[TASK MATERIAL Boundary: Start]
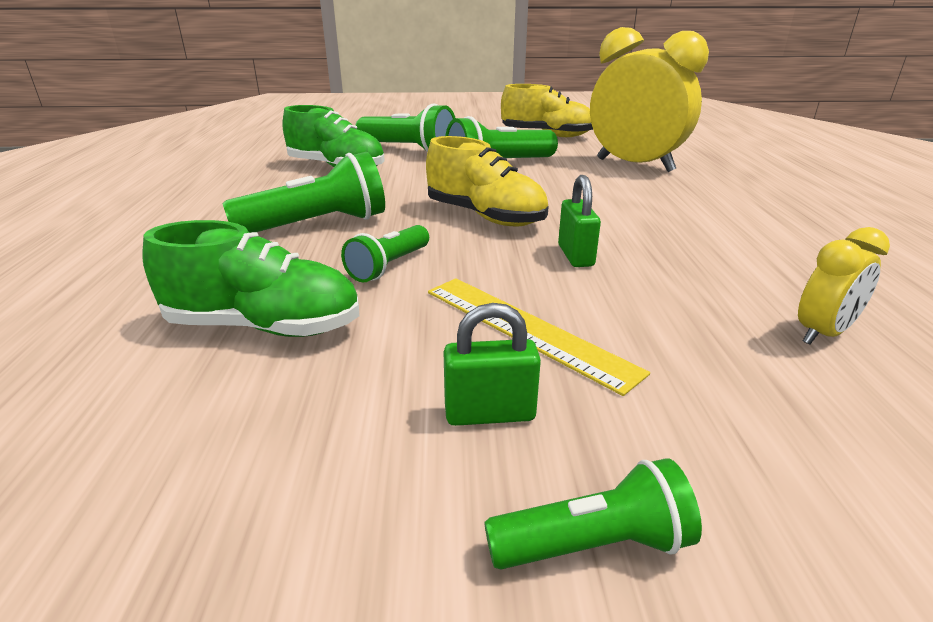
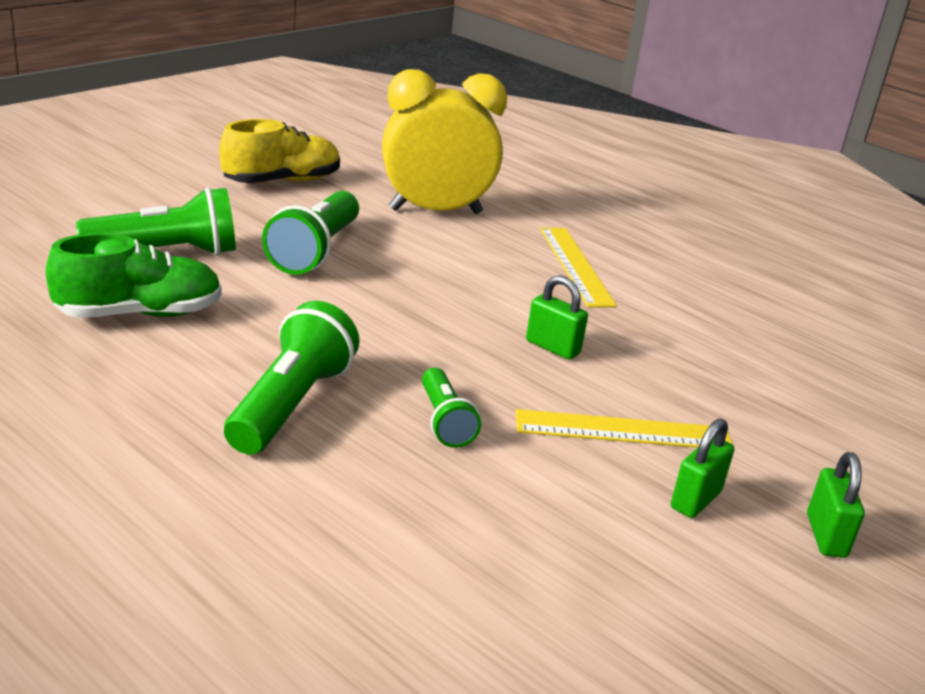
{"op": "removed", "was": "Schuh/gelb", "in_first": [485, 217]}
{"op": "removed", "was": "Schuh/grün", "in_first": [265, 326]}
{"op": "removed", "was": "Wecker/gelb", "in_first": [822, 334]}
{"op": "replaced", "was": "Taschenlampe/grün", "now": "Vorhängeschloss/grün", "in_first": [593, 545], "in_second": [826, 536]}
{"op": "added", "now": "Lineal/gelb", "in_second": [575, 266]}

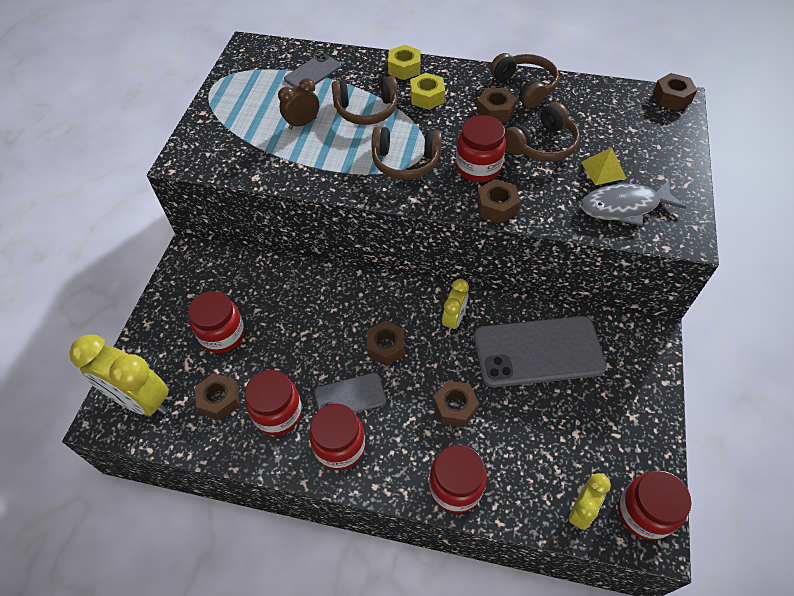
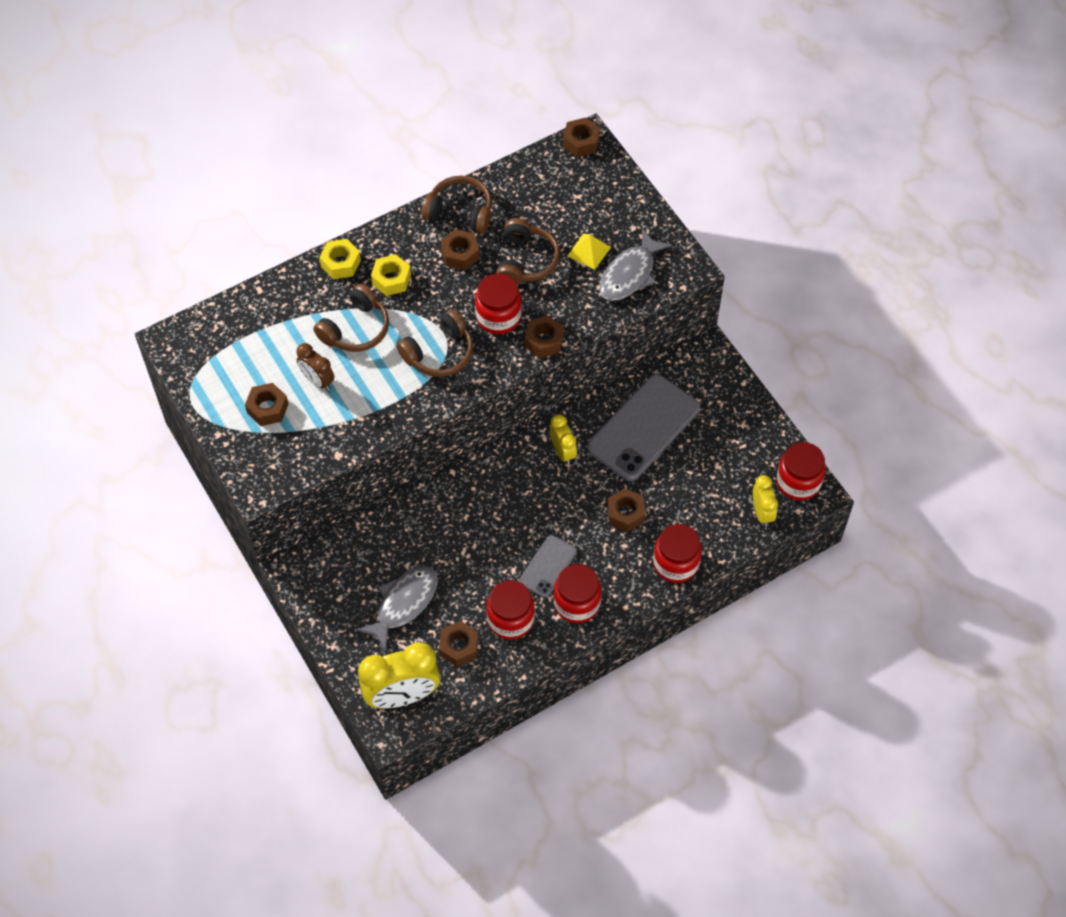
{"op": "removed", "was": "Handy/grau", "in_first": [313, 73]}
{"op": "turned", "was": "Wecker/braun", "in_first": [302, 123], "in_second": [317, 381], "clockwise": -60}
{"op": "replaced", "was": "Einmachglas/rot", "now": "Fisch/grau", "in_first": [222, 334], "in_second": [404, 604]}
{"op": "moved", "was": "Sechskantmutter/braun", "in_first": [386, 347], "in_second": [267, 408]}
[TASK MATERIAL Boundary: End]
_WHAT TO PRODUCE:_ Omit all pictures while transcribing the entries verbatim.

_REPLY TO THE TASK:_
{"op": "removed", "was": "Schuh/gelb", "in_first": [485, 217]}
{"op": "removed", "was": "Schuh/grün", "in_first": [265, 326]}
{"op": "removed", "was": "Wecker/gelb", "in_first": [822, 334]}
{"op": "replaced", "was": "Taschenlampe/grün", "now": "Vorhängeschloss/grün", "in_first": [593, 545], "in_second": [826, 536]}
{"op": "added", "now": "Lineal/gelb", "in_second": [575, 266]}

{"op": "removed", "was": "Handy/grau", "in_first": [313, 73]}
{"op": "turned", "was": "Wecker/braun", "in_first": [302, 123], "in_second": [317, 381], "clockwise": -60}
{"op": "replaced", "was": "Einmachglas/rot", "now": "Fisch/grau", "in_first": [222, 334], "in_second": [404, 604]}
{"op": "moved", "was": "Sechskantmutter/braun", "in_first": [386, 347], "in_second": [267, 408]}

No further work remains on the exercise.